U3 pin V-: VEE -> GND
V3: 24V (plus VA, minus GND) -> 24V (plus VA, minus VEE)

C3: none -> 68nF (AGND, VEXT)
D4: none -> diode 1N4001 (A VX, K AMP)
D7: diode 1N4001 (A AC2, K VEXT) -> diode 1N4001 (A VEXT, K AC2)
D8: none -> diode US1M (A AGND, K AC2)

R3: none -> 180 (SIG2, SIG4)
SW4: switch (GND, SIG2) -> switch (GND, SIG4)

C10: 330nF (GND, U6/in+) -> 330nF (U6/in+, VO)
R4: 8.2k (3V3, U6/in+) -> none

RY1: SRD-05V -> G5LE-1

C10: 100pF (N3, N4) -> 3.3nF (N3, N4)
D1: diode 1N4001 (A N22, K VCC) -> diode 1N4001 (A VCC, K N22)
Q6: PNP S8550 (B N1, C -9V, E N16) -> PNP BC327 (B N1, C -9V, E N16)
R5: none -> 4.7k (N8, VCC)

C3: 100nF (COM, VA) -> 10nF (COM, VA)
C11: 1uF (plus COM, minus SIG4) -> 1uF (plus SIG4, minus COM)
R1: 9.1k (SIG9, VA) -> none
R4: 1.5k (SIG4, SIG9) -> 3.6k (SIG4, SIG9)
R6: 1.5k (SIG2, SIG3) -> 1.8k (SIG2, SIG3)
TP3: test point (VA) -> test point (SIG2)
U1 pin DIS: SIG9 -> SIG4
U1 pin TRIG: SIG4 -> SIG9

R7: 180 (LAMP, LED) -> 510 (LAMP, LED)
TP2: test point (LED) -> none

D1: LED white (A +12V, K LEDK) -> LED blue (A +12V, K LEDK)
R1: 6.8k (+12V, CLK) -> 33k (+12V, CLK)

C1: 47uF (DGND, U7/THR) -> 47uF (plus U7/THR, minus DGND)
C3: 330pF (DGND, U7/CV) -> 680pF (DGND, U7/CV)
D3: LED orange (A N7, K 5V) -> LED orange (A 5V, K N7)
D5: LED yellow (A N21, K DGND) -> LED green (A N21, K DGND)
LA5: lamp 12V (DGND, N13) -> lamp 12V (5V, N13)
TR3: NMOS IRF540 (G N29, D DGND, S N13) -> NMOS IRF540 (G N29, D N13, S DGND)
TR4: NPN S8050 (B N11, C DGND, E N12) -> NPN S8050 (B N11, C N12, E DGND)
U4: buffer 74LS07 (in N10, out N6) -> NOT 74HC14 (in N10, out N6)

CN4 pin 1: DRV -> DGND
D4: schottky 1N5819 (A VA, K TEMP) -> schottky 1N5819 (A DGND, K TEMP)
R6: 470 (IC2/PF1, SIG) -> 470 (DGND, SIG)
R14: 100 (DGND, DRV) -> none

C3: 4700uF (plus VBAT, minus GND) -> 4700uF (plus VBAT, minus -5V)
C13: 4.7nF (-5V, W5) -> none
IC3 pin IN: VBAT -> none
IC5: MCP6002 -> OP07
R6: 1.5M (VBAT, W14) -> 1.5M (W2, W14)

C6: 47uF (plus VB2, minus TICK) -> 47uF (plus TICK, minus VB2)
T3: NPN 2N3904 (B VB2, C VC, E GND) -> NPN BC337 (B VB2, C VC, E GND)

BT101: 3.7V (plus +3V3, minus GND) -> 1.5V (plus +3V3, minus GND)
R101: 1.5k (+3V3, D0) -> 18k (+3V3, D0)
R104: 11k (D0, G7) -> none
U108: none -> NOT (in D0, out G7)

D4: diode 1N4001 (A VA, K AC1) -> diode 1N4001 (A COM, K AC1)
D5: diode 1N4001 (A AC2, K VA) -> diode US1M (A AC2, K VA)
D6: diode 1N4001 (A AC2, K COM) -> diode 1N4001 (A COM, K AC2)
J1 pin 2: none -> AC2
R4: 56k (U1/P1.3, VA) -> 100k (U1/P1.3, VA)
---------------
> _EXERCISE DESCRIPTION_
In full and without error, transcribe the listing.

> _RESPONSE AREA_
U3 pin V-: VEE -> GND
V3: 24V (plus VA, minus GND) -> 24V (plus VA, minus VEE)

C3: none -> 68nF (AGND, VEXT)
D4: none -> diode 1N4001 (A VX, K AMP)
D7: diode 1N4001 (A AC2, K VEXT) -> diode 1N4001 (A VEXT, K AC2)
D8: none -> diode US1M (A AGND, K AC2)

R3: none -> 180 (SIG2, SIG4)
SW4: switch (GND, SIG2) -> switch (GND, SIG4)

C10: 330nF (GND, U6/in+) -> 330nF (U6/in+, VO)
R4: 8.2k (3V3, U6/in+) -> none

RY1: SRD-05V -> G5LE-1

C10: 100pF (N3, N4) -> 3.3nF (N3, N4)
D1: diode 1N4001 (A N22, K VCC) -> diode 1N4001 (A VCC, K N22)
Q6: PNP S8550 (B N1, C -9V, E N16) -> PNP BC327 (B N1, C -9V, E N16)
R5: none -> 4.7k (N8, VCC)

C3: 100nF (COM, VA) -> 10nF (COM, VA)
C11: 1uF (plus COM, minus SIG4) -> 1uF (plus SIG4, minus COM)
R1: 9.1k (SIG9, VA) -> none
R4: 1.5k (SIG4, SIG9) -> 3.6k (SIG4, SIG9)
R6: 1.5k (SIG2, SIG3) -> 1.8k (SIG2, SIG3)
TP3: test point (VA) -> test point (SIG2)
U1 pin DIS: SIG9 -> SIG4
U1 pin TRIG: SIG4 -> SIG9

R7: 180 (LAMP, LED) -> 510 (LAMP, LED)
TP2: test point (LED) -> none

D1: LED white (A +12V, K LEDK) -> LED blue (A +12V, K LEDK)
R1: 6.8k (+12V, CLK) -> 33k (+12V, CLK)

C1: 47uF (DGND, U7/THR) -> 47uF (plus U7/THR, minus DGND)
C3: 330pF (DGND, U7/CV) -> 680pF (DGND, U7/CV)
D3: LED orange (A N7, K 5V) -> LED orange (A 5V, K N7)
D5: LED yellow (A N21, K DGND) -> LED green (A N21, K DGND)
LA5: lamp 12V (DGND, N13) -> lamp 12V (5V, N13)
TR3: NMOS IRF540 (G N29, D DGND, S N13) -> NMOS IRF540 (G N29, D N13, S DGND)
TR4: NPN S8050 (B N11, C DGND, E N12) -> NPN S8050 (B N11, C N12, E DGND)
U4: buffer 74LS07 (in N10, out N6) -> NOT 74HC14 (in N10, out N6)

CN4 pin 1: DRV -> DGND
D4: schottky 1N5819 (A VA, K TEMP) -> schottky 1N5819 (A DGND, K TEMP)
R6: 470 (IC2/PF1, SIG) -> 470 (DGND, SIG)
R14: 100 (DGND, DRV) -> none

C3: 4700uF (plus VBAT, minus GND) -> 4700uF (plus VBAT, minus -5V)
C13: 4.7nF (-5V, W5) -> none
IC3 pin IN: VBAT -> none
IC5: MCP6002 -> OP07
R6: 1.5M (VBAT, W14) -> 1.5M (W2, W14)

C6: 47uF (plus VB2, minus TICK) -> 47uF (plus TICK, minus VB2)
T3: NPN 2N3904 (B VB2, C VC, E GND) -> NPN BC337 (B VB2, C VC, E GND)

BT101: 3.7V (plus +3V3, minus GND) -> 1.5V (plus +3V3, minus GND)
R101: 1.5k (+3V3, D0) -> 18k (+3V3, D0)
R104: 11k (D0, G7) -> none
U108: none -> NOT (in D0, out G7)

D4: diode 1N4001 (A VA, K AC1) -> diode 1N4001 (A COM, K AC1)
D5: diode 1N4001 (A AC2, K VA) -> diode US1M (A AC2, K VA)
D6: diode 1N4001 (A AC2, K COM) -> diode 1N4001 (A COM, K AC2)
J1 pin 2: none -> AC2
R4: 56k (U1/P1.3, VA) -> 100k (U1/P1.3, VA)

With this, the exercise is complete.